(RECORDED DATA begins)

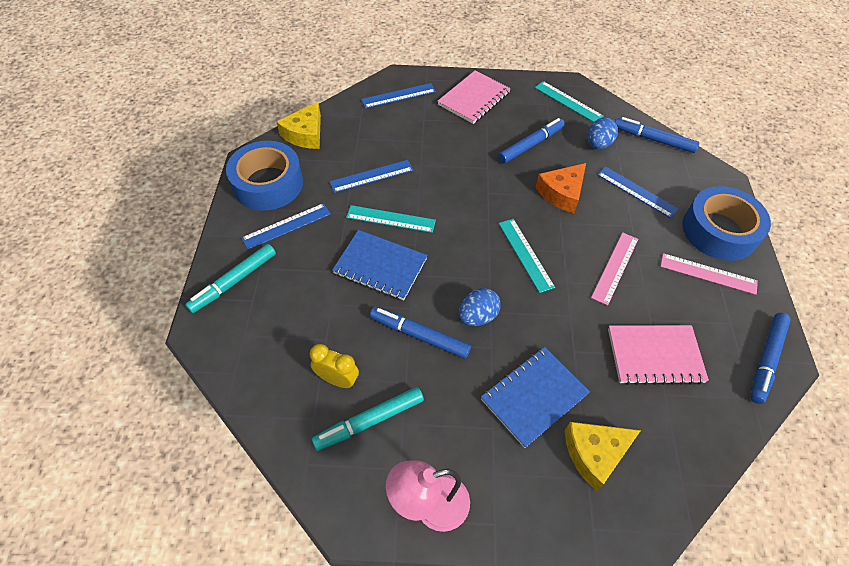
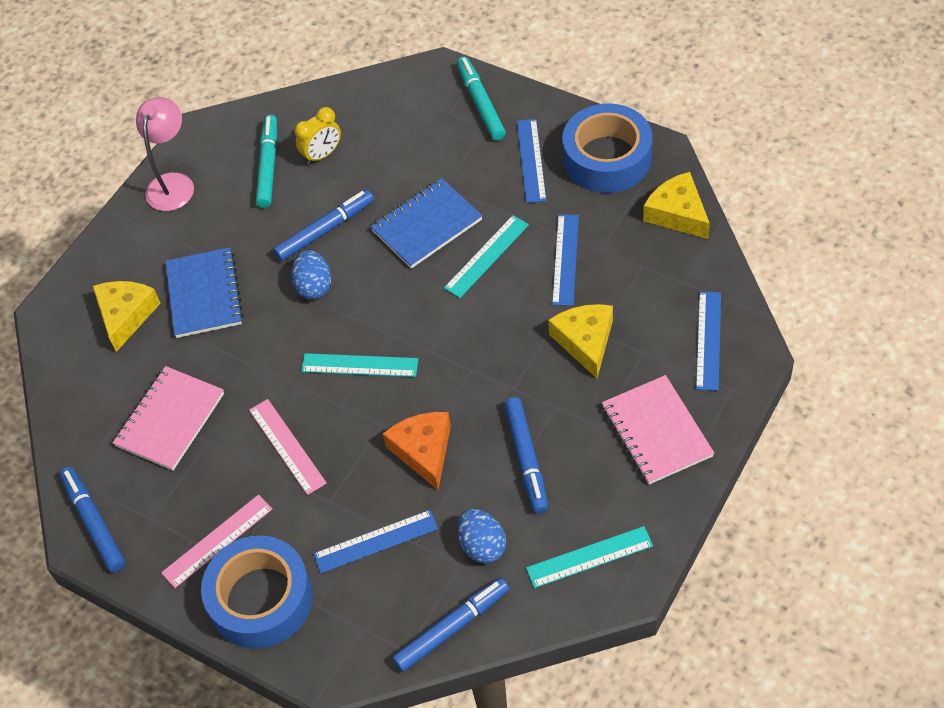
camera: 125 degrees right, 0 degrees up
(432, 146) = (585, 341): none -> yellow cheese

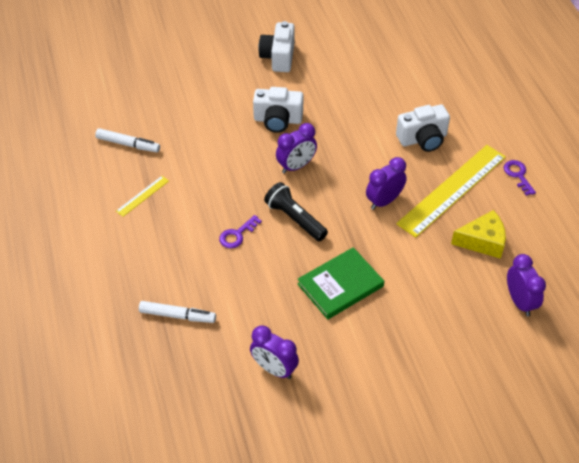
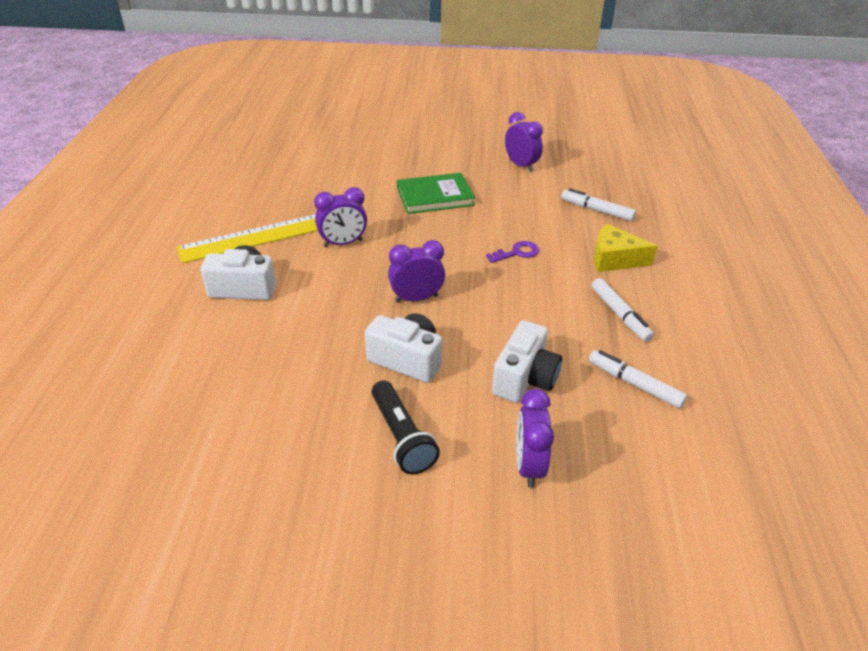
camera: 160 degrees left, 10 degrees down
(142, 196) = (620, 314): yellow ruler -> white marker
(278, 57) = (345, 465): white camera -> white camera (525, 379)
(295, 219) = (448, 251): black flashlight -> black flashlight (401, 437)
(482, 241) = (280, 194): yellow cheese -> yellow cheese (614, 259)
(518, 175) = (185, 231): purple key -> none
(520, 302) = (293, 156): purple clock -> purple clock (529, 465)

(RECORDED DATA ends)

- [PROBLEM TO SOLVE]:
Give back each line above verbatim, dropping every picture.

- [REPLY TO THE TASK]:
camera: 125 degrees right, 0 degrees up
(432, 146) = (585, 341): none -> yellow cheese

camera: 160 degrees left, 10 degrees down
(142, 196) = (620, 314): yellow ruler -> white marker
(278, 57) = (345, 465): white camera -> white camera (525, 379)
(295, 219) = (448, 251): black flashlight -> black flashlight (401, 437)
(482, 241) = (280, 194): yellow cheese -> yellow cheese (614, 259)
(518, 175) = (185, 231): purple key -> none
(520, 302) = (293, 156): purple clock -> purple clock (529, 465)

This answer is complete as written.